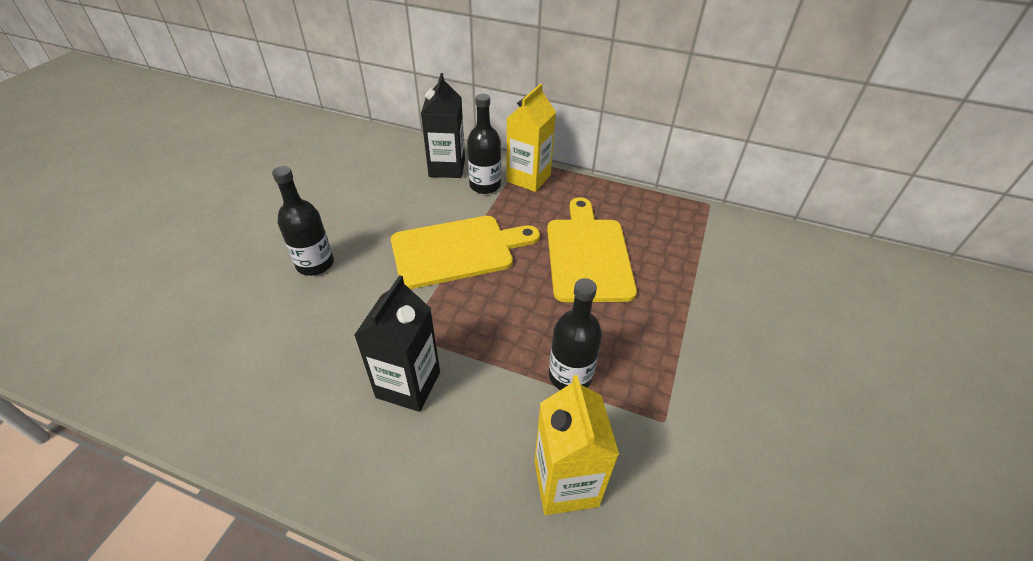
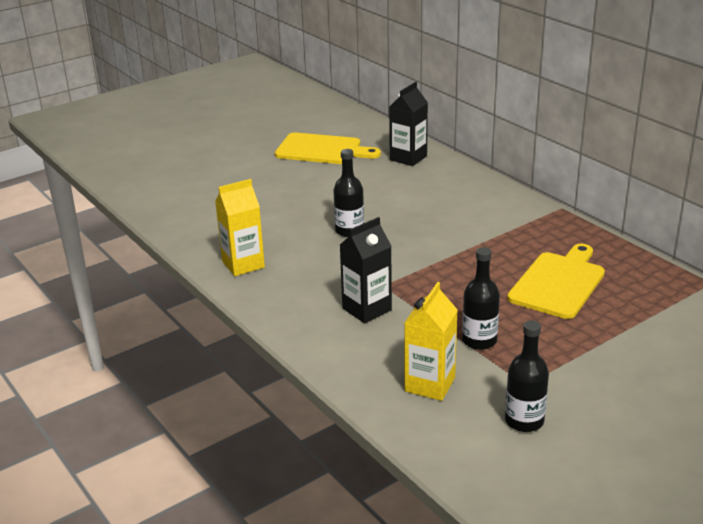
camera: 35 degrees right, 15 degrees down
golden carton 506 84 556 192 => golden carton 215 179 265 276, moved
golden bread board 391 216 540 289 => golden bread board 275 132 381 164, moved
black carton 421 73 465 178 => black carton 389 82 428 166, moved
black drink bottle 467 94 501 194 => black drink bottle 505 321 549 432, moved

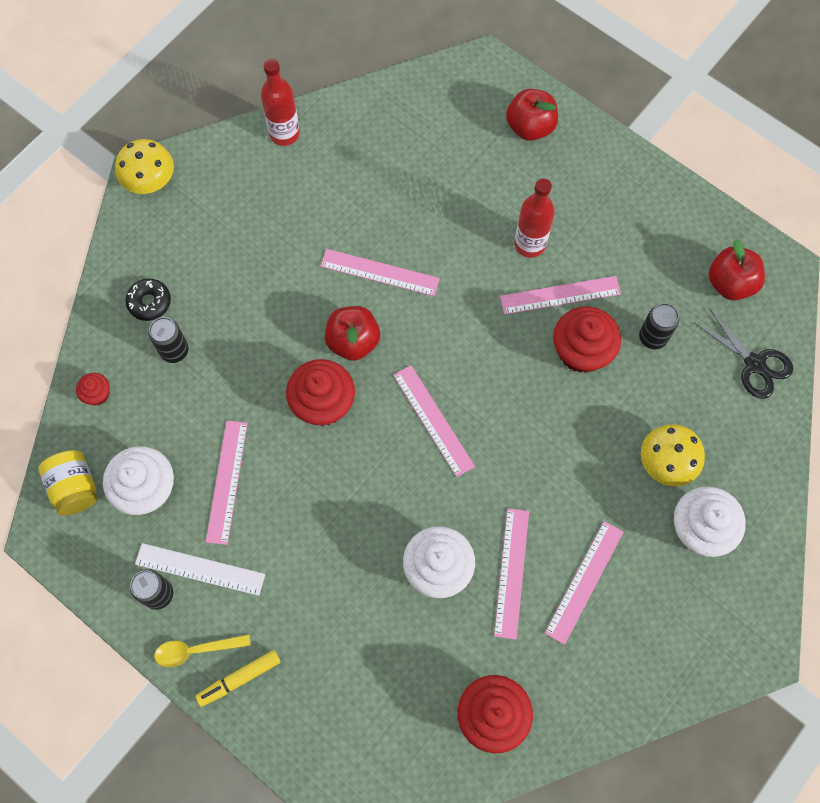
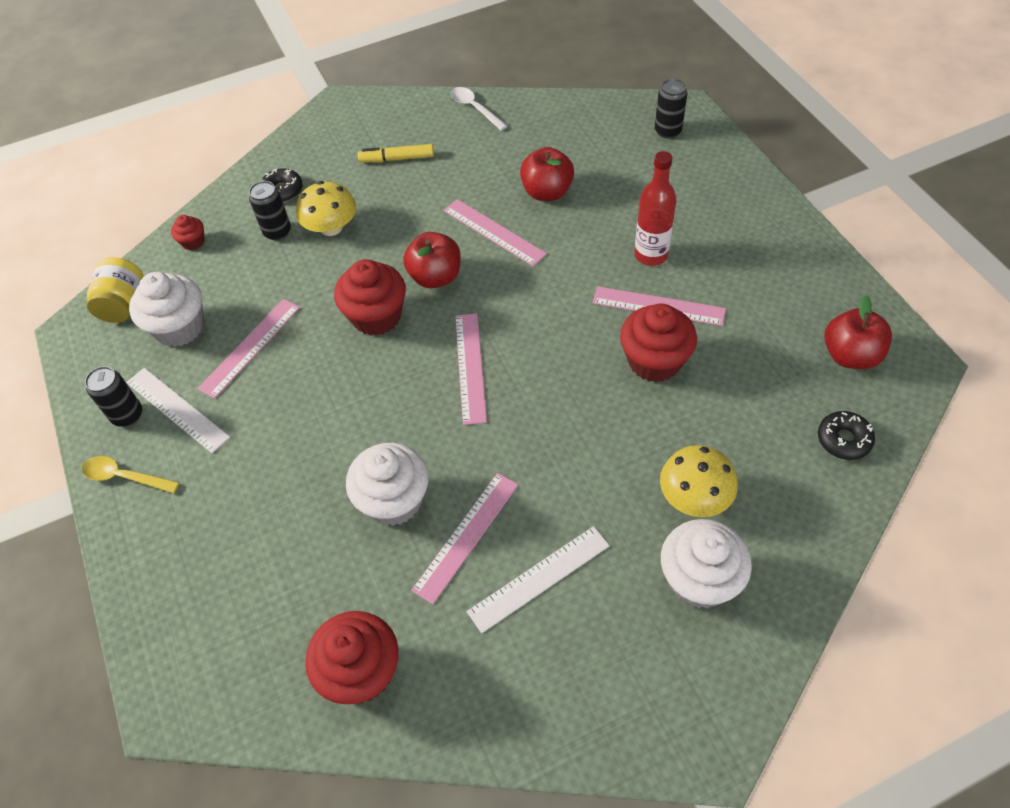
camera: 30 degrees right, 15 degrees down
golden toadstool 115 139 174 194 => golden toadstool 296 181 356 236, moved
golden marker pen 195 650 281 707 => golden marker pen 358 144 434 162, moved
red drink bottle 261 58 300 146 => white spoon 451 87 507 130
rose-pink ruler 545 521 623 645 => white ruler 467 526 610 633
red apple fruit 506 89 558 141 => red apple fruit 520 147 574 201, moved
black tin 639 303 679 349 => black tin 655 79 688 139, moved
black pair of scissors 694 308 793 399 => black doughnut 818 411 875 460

◇ ◇ ◇

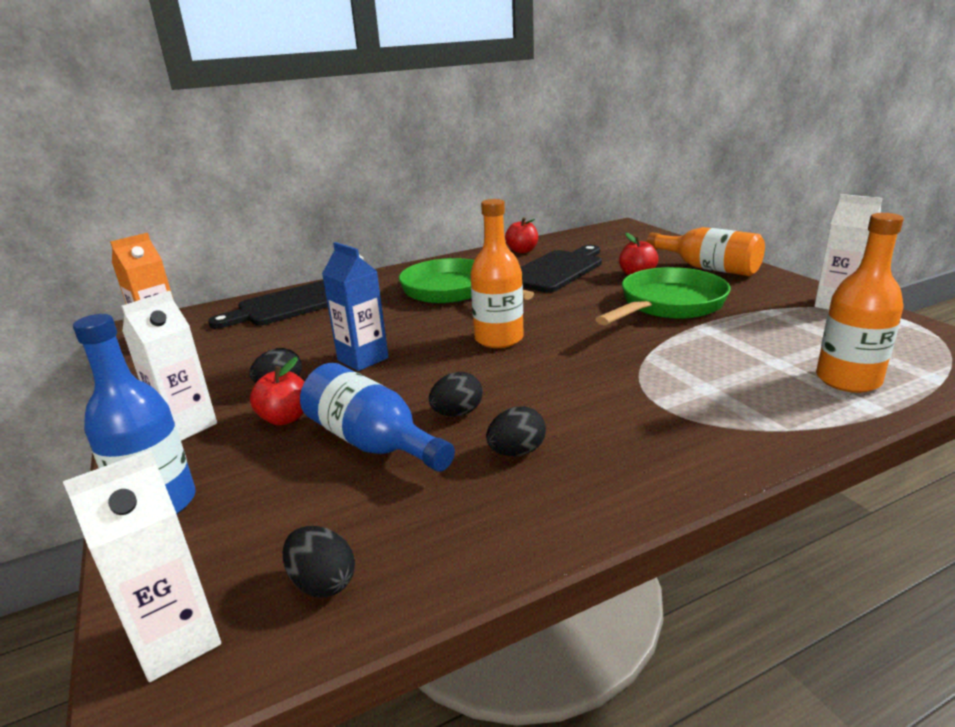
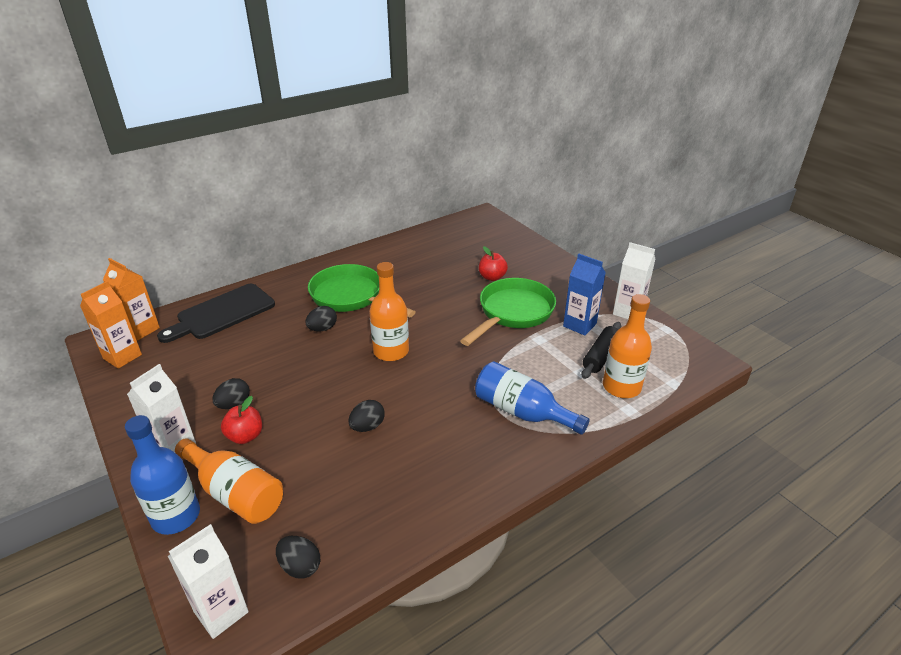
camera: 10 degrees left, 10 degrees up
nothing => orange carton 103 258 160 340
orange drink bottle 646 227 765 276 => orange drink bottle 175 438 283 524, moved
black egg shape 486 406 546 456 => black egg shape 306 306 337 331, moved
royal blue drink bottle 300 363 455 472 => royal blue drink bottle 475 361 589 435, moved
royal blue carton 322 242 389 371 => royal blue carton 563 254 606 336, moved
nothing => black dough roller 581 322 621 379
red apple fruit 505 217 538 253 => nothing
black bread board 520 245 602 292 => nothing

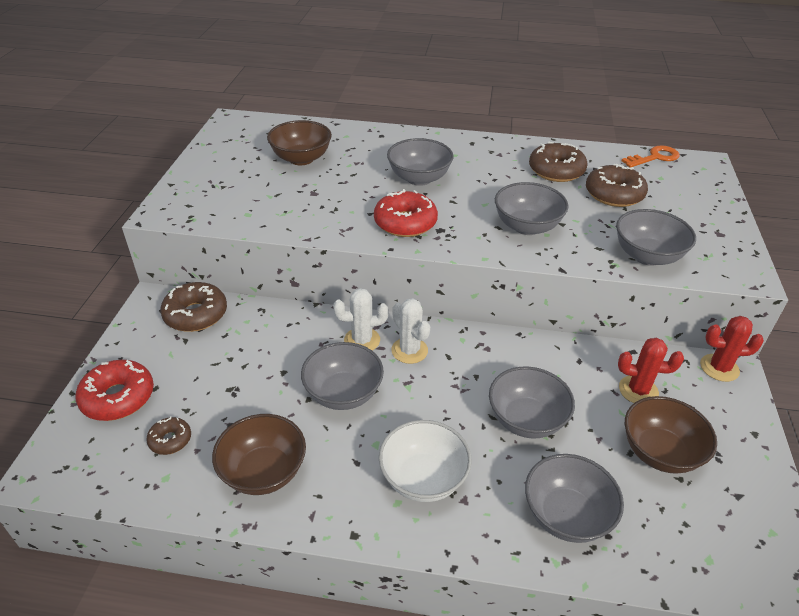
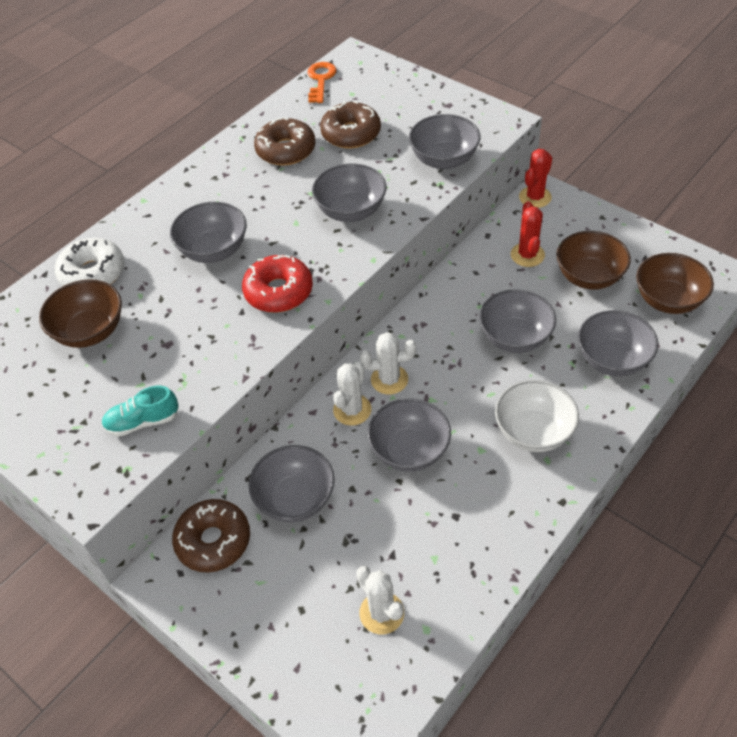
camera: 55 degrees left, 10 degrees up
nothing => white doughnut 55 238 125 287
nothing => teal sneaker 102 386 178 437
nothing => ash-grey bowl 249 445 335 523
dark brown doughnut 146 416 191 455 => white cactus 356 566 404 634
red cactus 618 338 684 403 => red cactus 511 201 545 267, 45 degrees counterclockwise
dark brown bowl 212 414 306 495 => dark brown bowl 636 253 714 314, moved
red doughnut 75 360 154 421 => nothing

◇ ◇ ◇

# ABOUT THIS TASK:
Reproduce word for word the material above, beginning with the line that contains "camera: 35 degrees right, 15 degrees down" and ending with the line that contains "golden bread board 391".

# ANSWER BELOW:
camera: 35 degrees right, 15 degrees down
golden carton 506 84 556 192 => golden carton 215 179 265 276, moved
golden bread board 391 216 540 289 => golden bread board 275 132 381 164, moved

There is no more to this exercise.